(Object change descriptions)

···

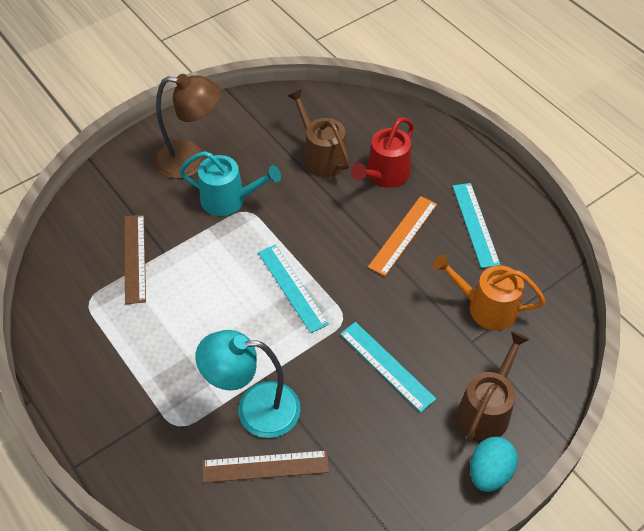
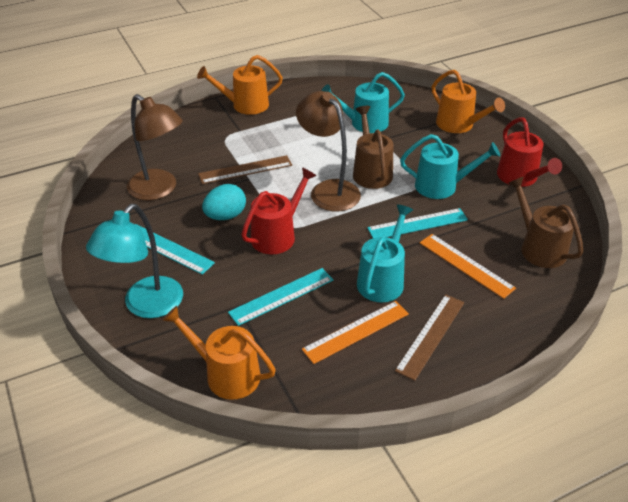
brown lamp: 1 -> 2
orange ruler: 1 -> 2
orange watering can: 1 -> 3
red watering can: 1 -> 2
turquoise watering can: 1 -> 3

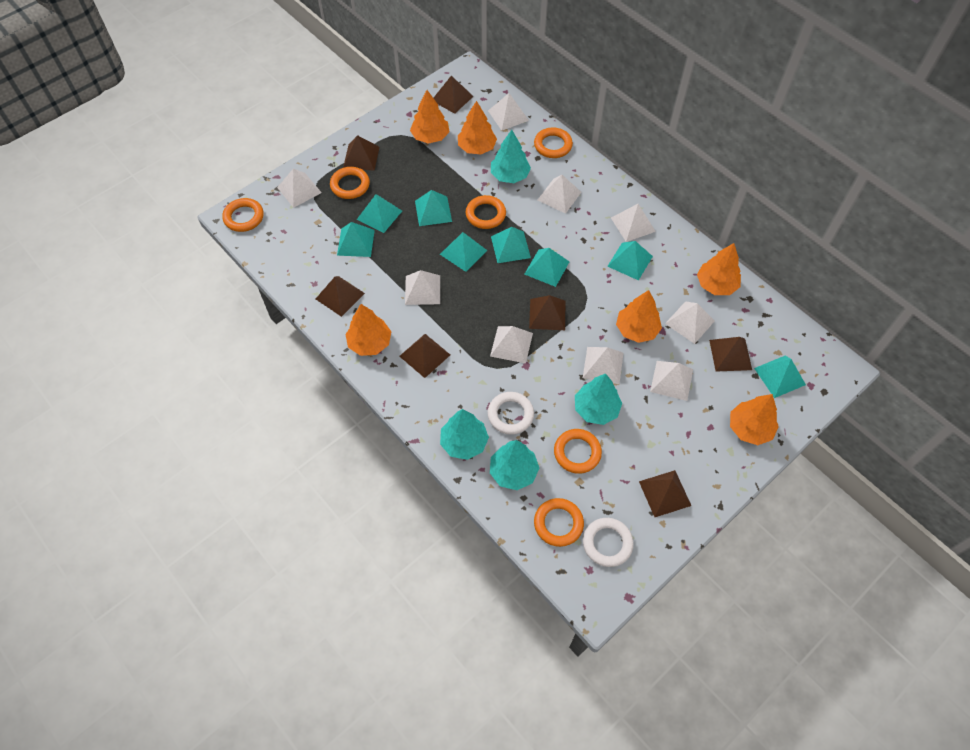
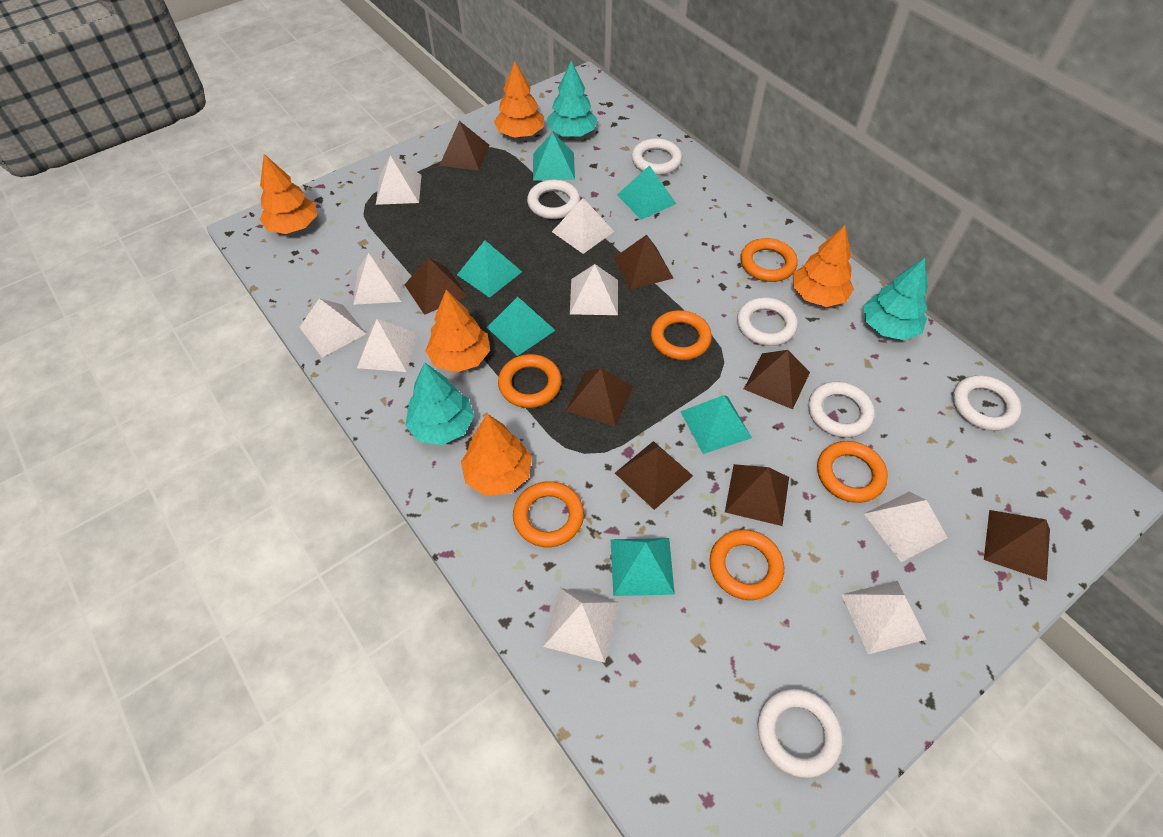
brown pyramid: 7 -> 8
orange tree: 6 -> 5
turquoise pyramid: 8 -> 6
turquoise tree: 4 -> 3
white ring: 2 -> 6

···

WORK INSTRUCTION →
Take every line above carrying "pyramid" and return it.

COMPLETED TASK →
brown pyramid: 7 -> 8
turquoise pyramid: 8 -> 6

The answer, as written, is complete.